WHAT YOU SHOULD DO:
Can you edit the material below so that every "green leafy tree" reads "tall oak tree" and nothing else changes? Leave the pictures out of your answer.

STORED DATA:
+ + + + + + +

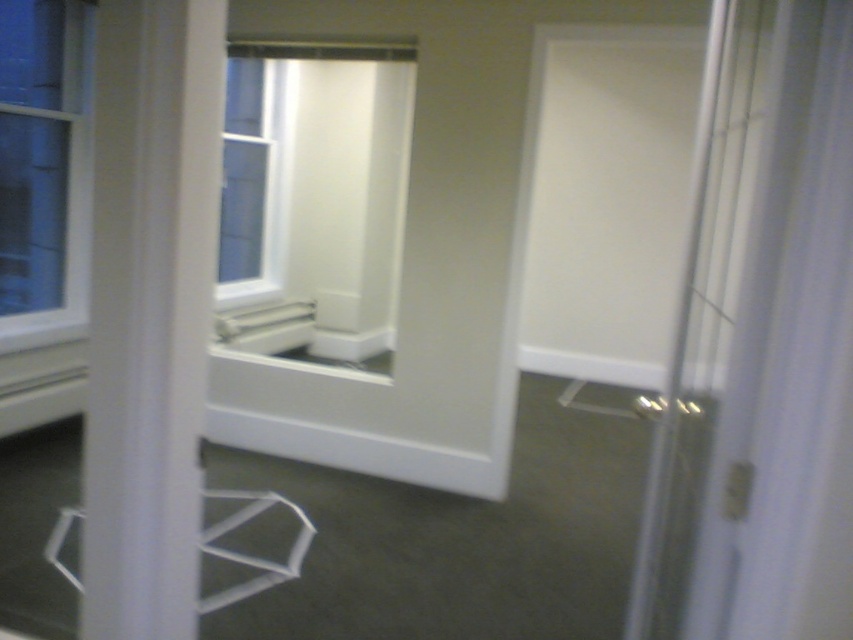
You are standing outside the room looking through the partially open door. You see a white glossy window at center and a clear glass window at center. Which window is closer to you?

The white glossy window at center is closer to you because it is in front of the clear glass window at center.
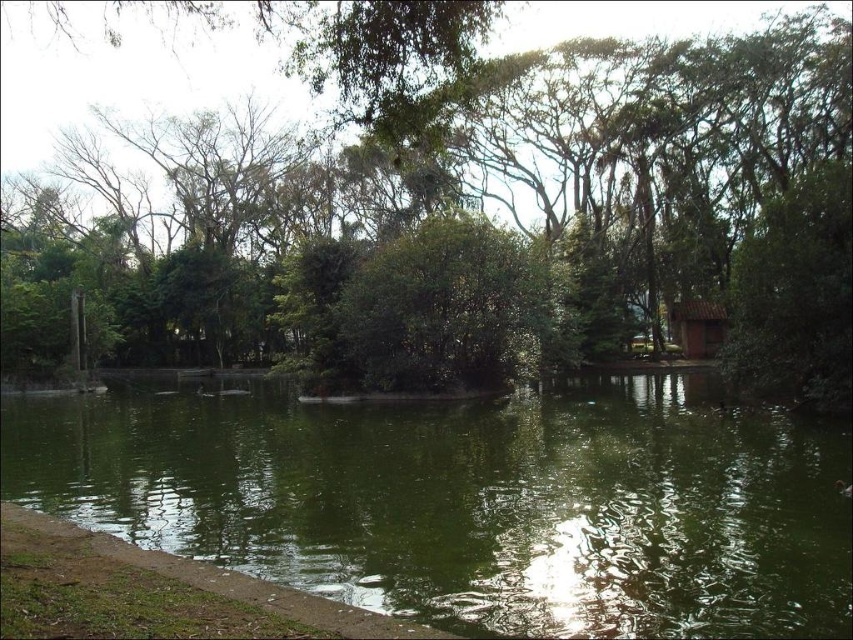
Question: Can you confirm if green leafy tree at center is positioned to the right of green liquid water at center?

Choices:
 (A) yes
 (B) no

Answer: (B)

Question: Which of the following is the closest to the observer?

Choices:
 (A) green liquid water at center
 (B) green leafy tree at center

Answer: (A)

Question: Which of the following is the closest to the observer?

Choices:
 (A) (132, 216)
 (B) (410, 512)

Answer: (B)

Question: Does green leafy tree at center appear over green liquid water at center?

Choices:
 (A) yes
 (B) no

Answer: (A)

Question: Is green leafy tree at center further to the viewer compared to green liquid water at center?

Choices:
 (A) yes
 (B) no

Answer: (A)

+ + + + + + +

REPLY:
You are standing outside the room looking through the partially open door. You see a white glossy window at center and a clear glass window at center. Which window is closer to you?

The white glossy window at center is closer to you because it is in front of the clear glass window at center.
Question: Can you confirm if tall oak tree at center is positioned to the right of green liquid water at center?

Choices:
 (A) yes
 (B) no

Answer: (B)

Question: Which of the following is the closest to the observer?

Choices:
 (A) green liquid water at center
 (B) tall oak tree at center

Answer: (A)

Question: Which of the following is the closest to the observer?

Choices:
 (A) (132, 216)
 (B) (410, 512)

Answer: (B)

Question: Does tall oak tree at center appear over green liquid water at center?

Choices:
 (A) yes
 (B) no

Answer: (A)

Question: Is tall oak tree at center further to the viewer compared to green liquid water at center?

Choices:
 (A) yes
 (B) no

Answer: (A)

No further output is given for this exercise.